_Task details_. Would you copy the entries that follow exactly, leaving out every picture?

Per-object polygon outlines:
=== Section Start ===
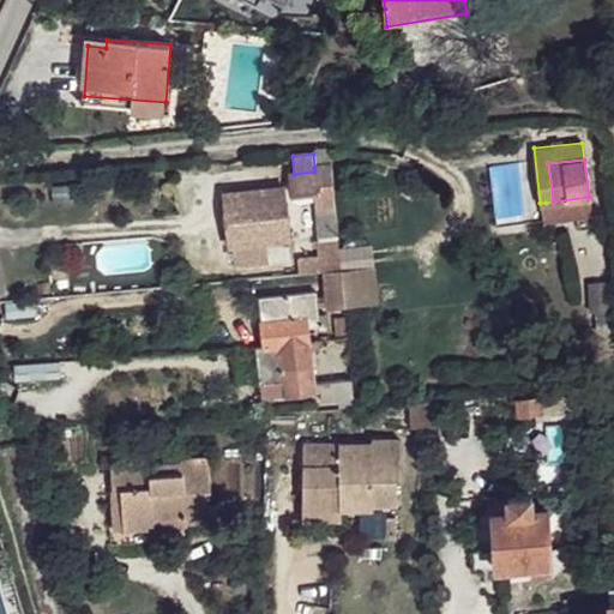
[(292,174),(294,194),(321,193),(321,203),(336,202),(332,164),(314,167),(314,172),(294,174),(292,174)]
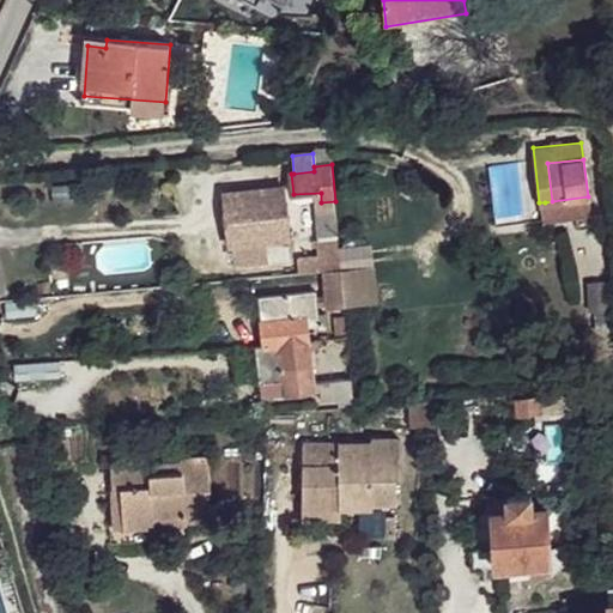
[(284,187),(225,192),(231,246),(235,246),(266,242),(289,240),(284,187)]
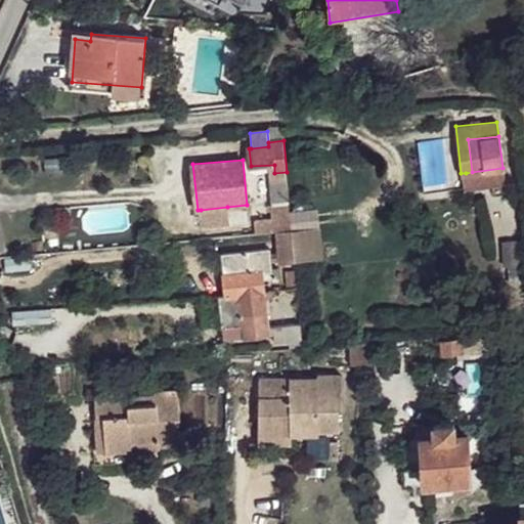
[(472,172),(466,173),(468,187),(504,183),(503,168),(472,172)]
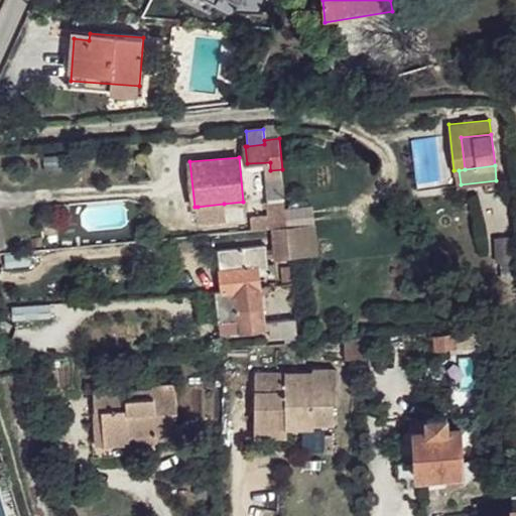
[(282,169),(270,170),(272,182),(284,181),(282,169)]
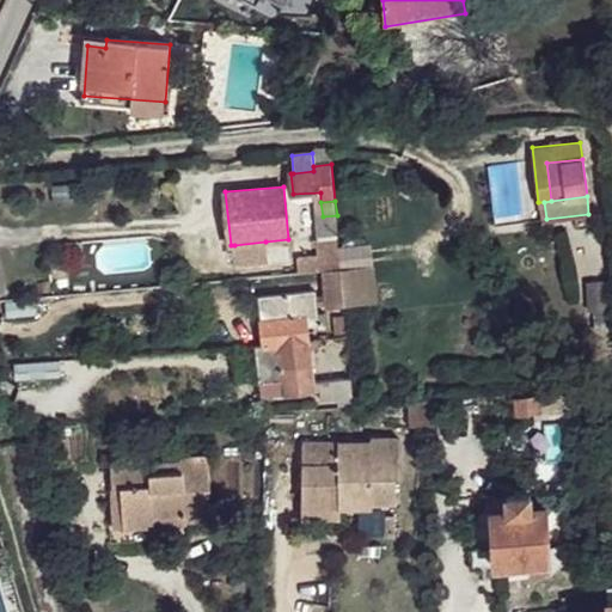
[(338,240),(337,215),(323,216),(324,242),(338,240)]
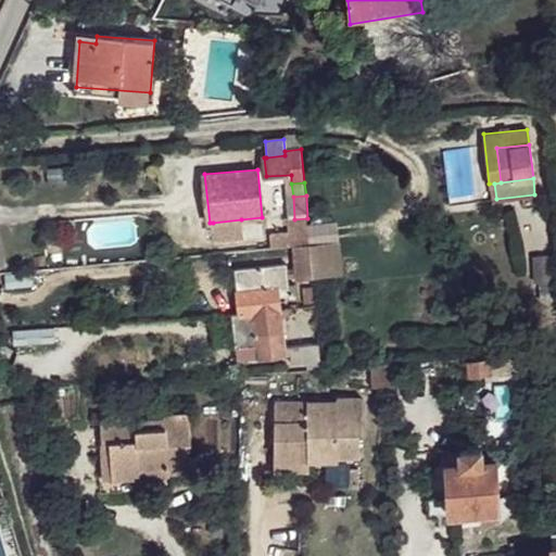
[(307,218),(294,219),(295,245),(310,244),(310,243),(308,234),(307,222),(307,218)]
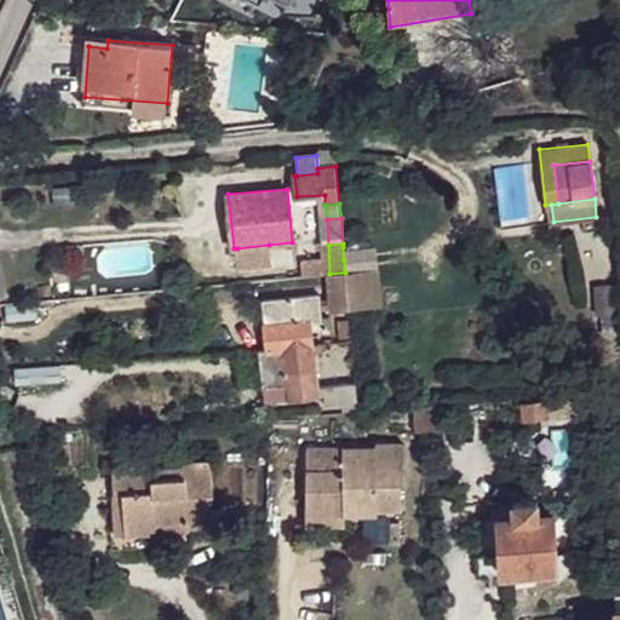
[(269,245),(237,248),(239,267),(270,263),(269,245)]
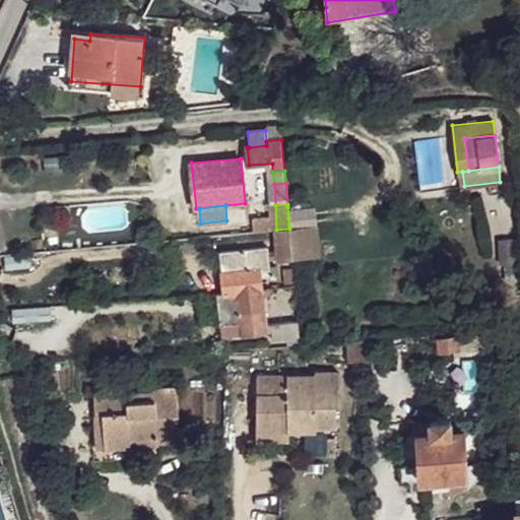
[(288,218),(289,228),(317,224),(315,206),(287,207),(288,218)]
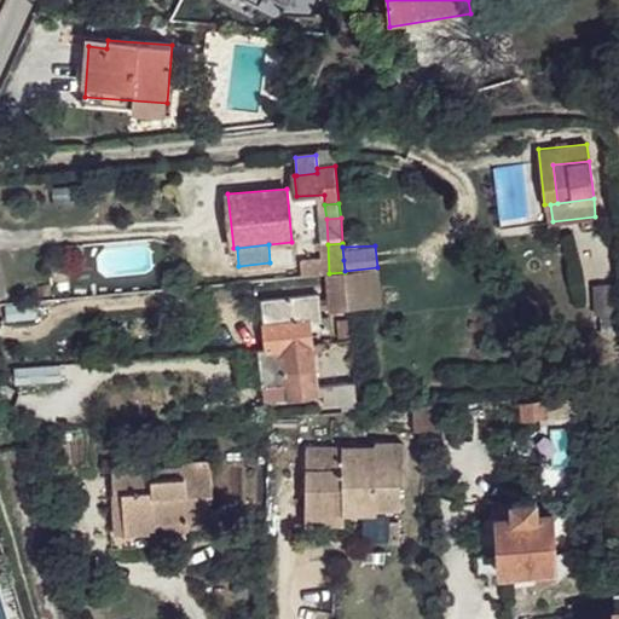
[(329,273),(325,273),(330,311),(348,310),(347,294),(345,272),(329,273)]
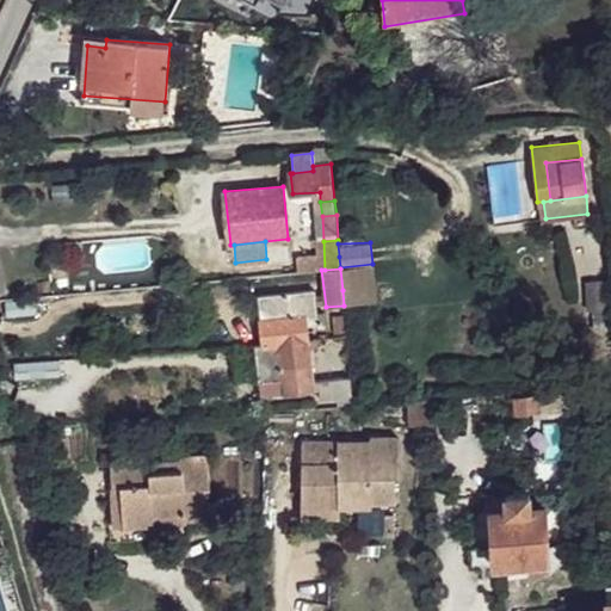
[(603,279),(585,279),(586,308),(604,307),(603,279)]
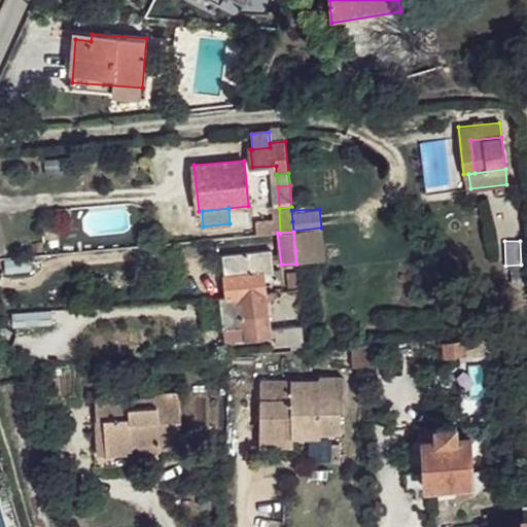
[(223,256),(226,296),(266,292),(265,279),(279,278),(279,270),(272,270),(270,251),(223,256)]
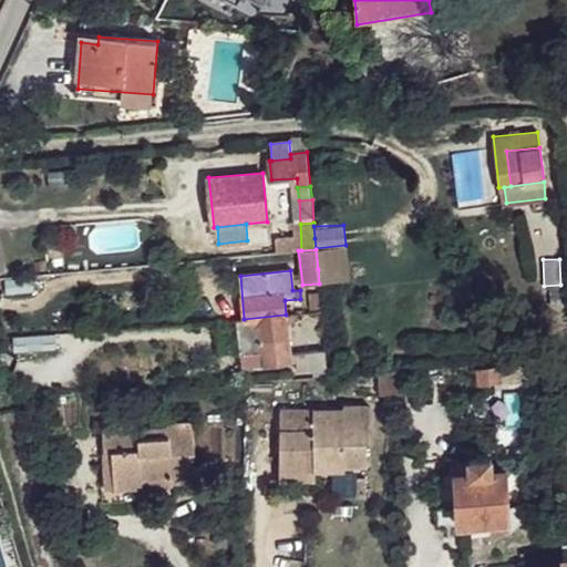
[(27,278),(0,280),(0,294),(28,292),(27,278)]
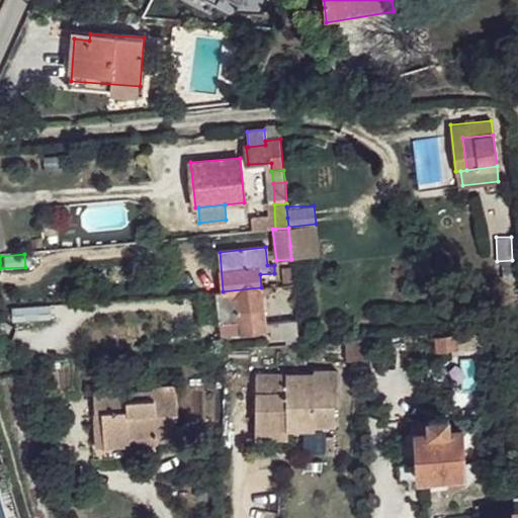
[(261,287),(223,291),(223,293),(218,293),(222,334),(264,331),(263,324),(262,313),(264,312),(262,295),(268,295),(268,287),(261,287)]
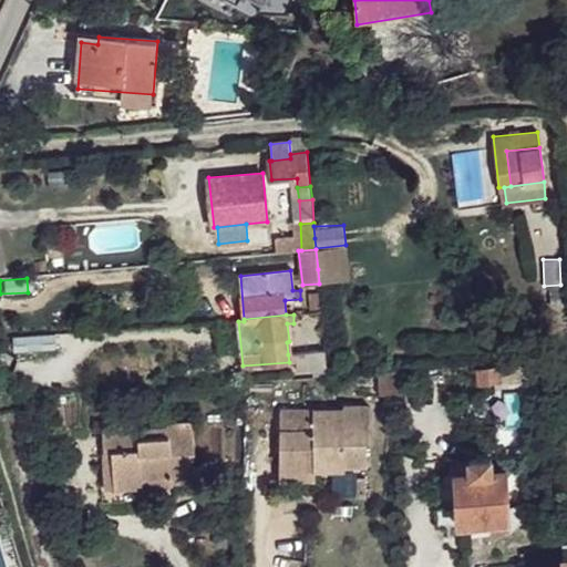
[(55,333),(13,336),(13,351),(55,349),(55,333)]
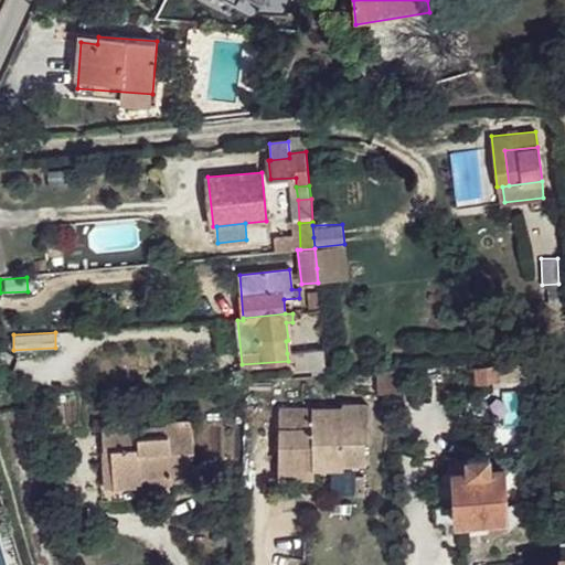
[(297,360),(297,368),(312,366),(312,370),(327,370),(324,348),(296,352),(287,353),(288,361),(297,360)]
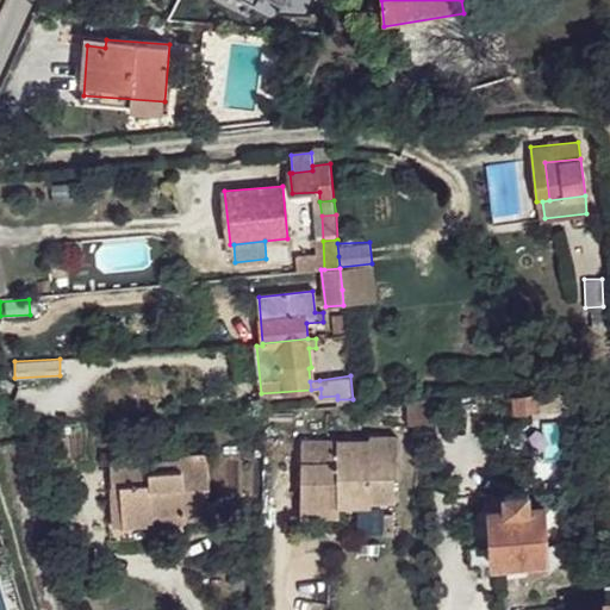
[(559,392),(536,394),(537,412),(561,410),(559,392)]
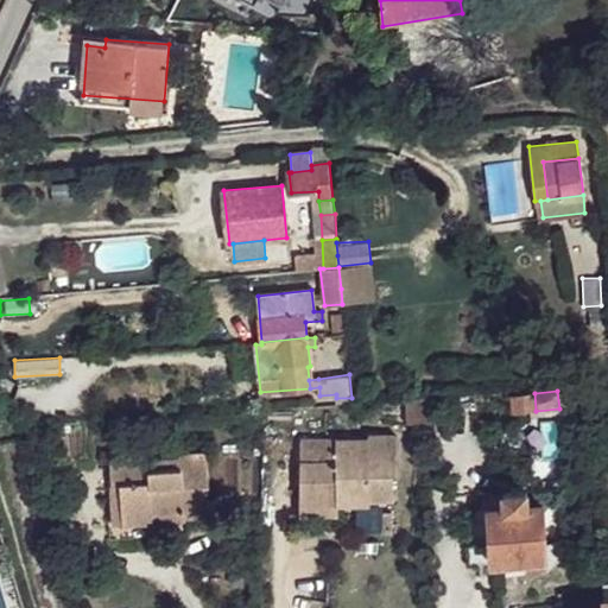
[(534,393),(511,396),(512,412),(536,411),(534,393)]
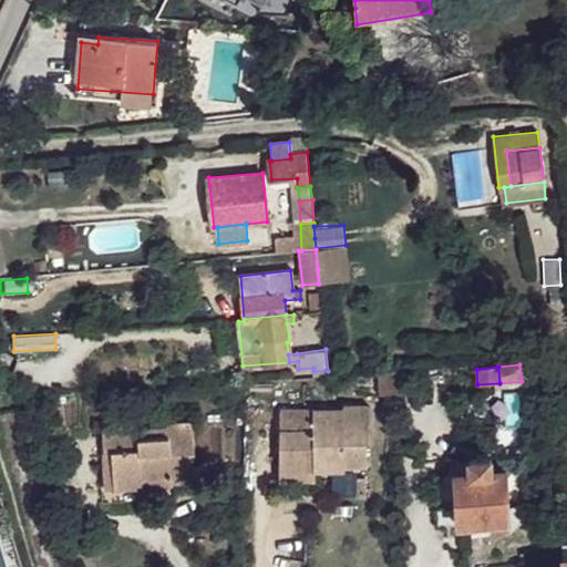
[(406,371),(381,373),(380,394),(406,394),(406,371)]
=== Section End ===
_Problem solution_.
[(292,174),(294,194),(321,193),(321,203),(336,202),(332,164),(314,167),(314,172),(294,174),(292,174)]
[(284,187),(225,192),(231,246),(235,246),(266,242),(289,240),(284,187)]
[(472,172),(466,173),(468,187),(504,183),(503,168),(472,172)]
[(282,169),(270,170),(272,182),(284,181),(282,169)]
[(338,240),(337,215),(323,216),(324,242),(338,240)]
[(307,218),(294,219),(295,245),(310,244),(310,243),(308,234),(307,222),(307,218)]
[(269,245),(237,248),(239,267),(270,263),(269,245)]
[(288,218),(289,228),(317,224),(315,206),(287,207),(288,218)]
[(329,273),(325,273),(330,311),(348,310),(347,294),(345,272),(329,273)]
[(603,279),(585,279),(586,308),(604,307),(603,279)]
[(223,256),(226,296),(266,292),(265,279),(279,278),(279,270),(272,270),(270,251),(223,256)]
[(27,278),(0,280),(0,294),(28,292),(27,278)]
[(261,287),(223,291),(223,293),(218,293),(222,334),(264,331),(263,324),(262,313),(264,312),(262,295),(268,295),(268,287),(261,287)]
[(55,333),(13,336),(13,351),(55,349),(55,333)]
[(297,360),(297,368),(312,366),(312,370),(327,370),(324,348),(296,352),(287,353),(288,361),(297,360)]
[(559,392),(536,394),(537,412),(561,410),(559,392)]
[(534,393),(511,396),(512,412),(536,411),(534,393)]
[(406,371),(381,373),(380,394),(406,394),(406,371)]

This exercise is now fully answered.